* [Instructions to follow] Without the pictures, repeat all of the data exactly as it appears below.

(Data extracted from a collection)
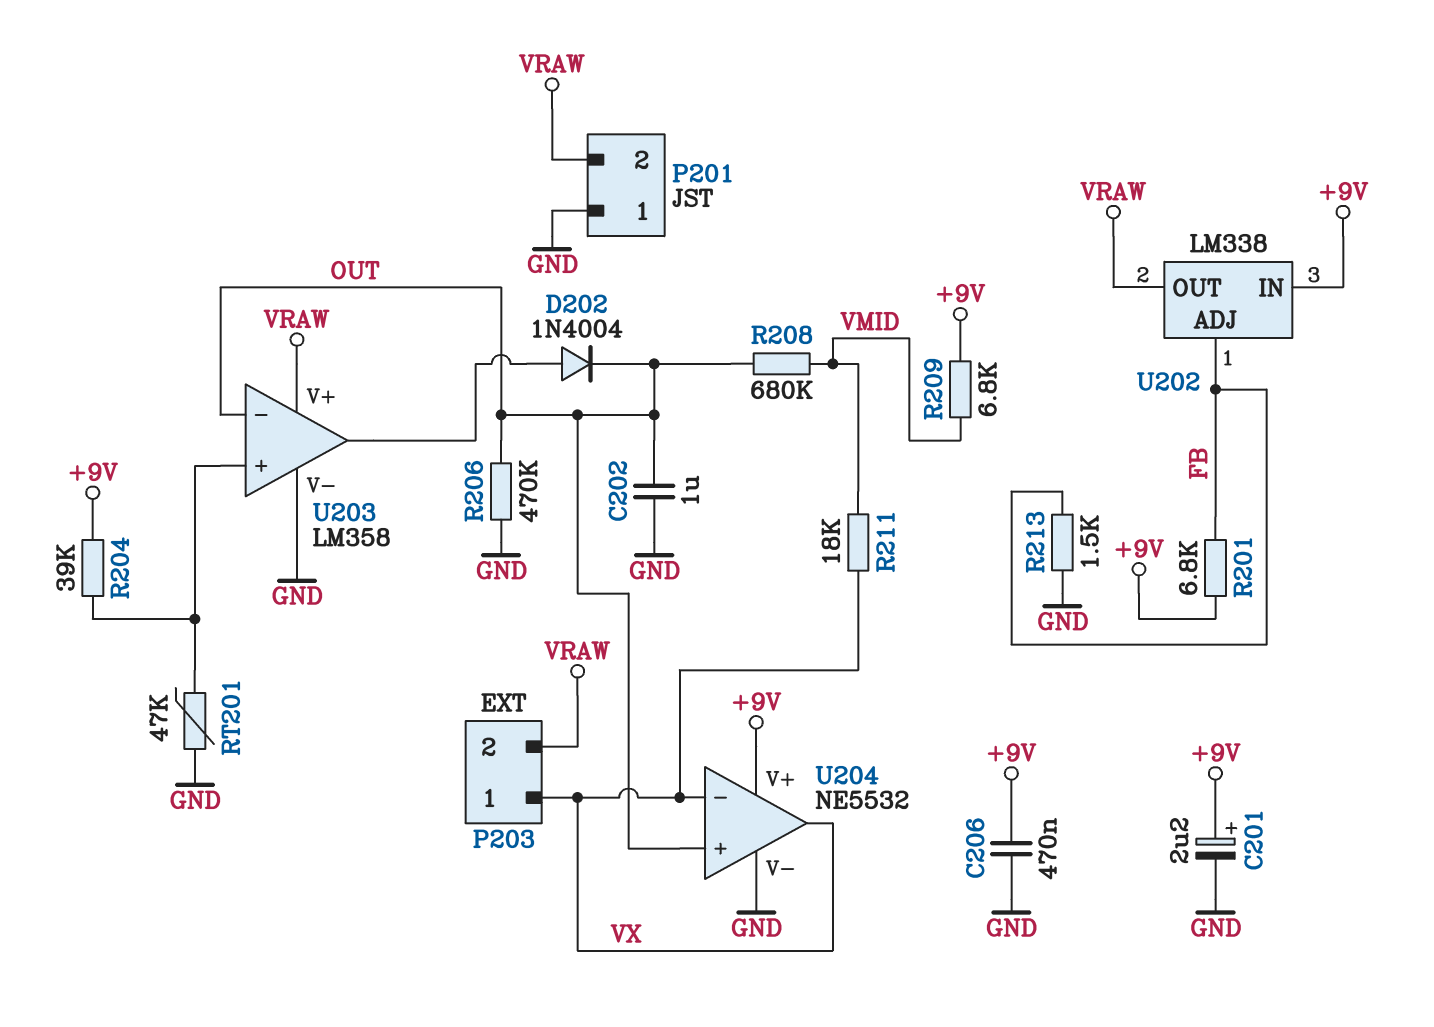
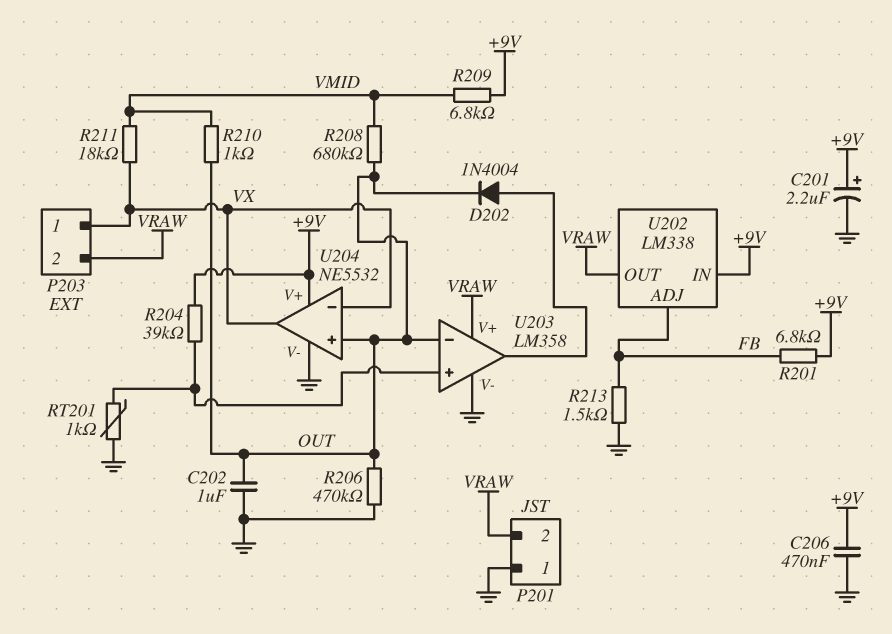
R210: none -> 1k (OUT, VMID)
RT201: 47k (GND, U203/in+) -> 1k (GND, U203/in+)

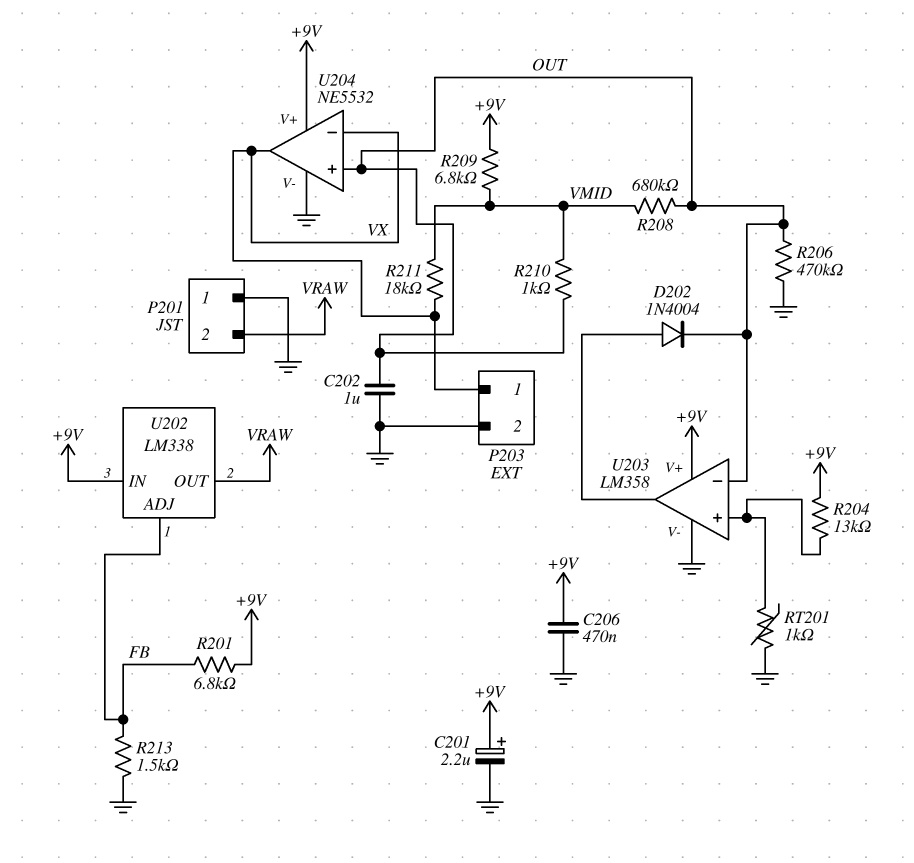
P203 pin 2: VRAW -> GND
R204: 39k (+9V, U203/in+) -> 13k (+9V, U203/in+)
U203 pin V+: VRAW -> +9V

* [Completed task]
R210: none -> 1k (OUT, VMID)
RT201: 47k (GND, U203/in+) -> 1k (GND, U203/in+)

P203 pin 2: VRAW -> GND
R204: 39k (+9V, U203/in+) -> 13k (+9V, U203/in+)
U203 pin V+: VRAW -> +9V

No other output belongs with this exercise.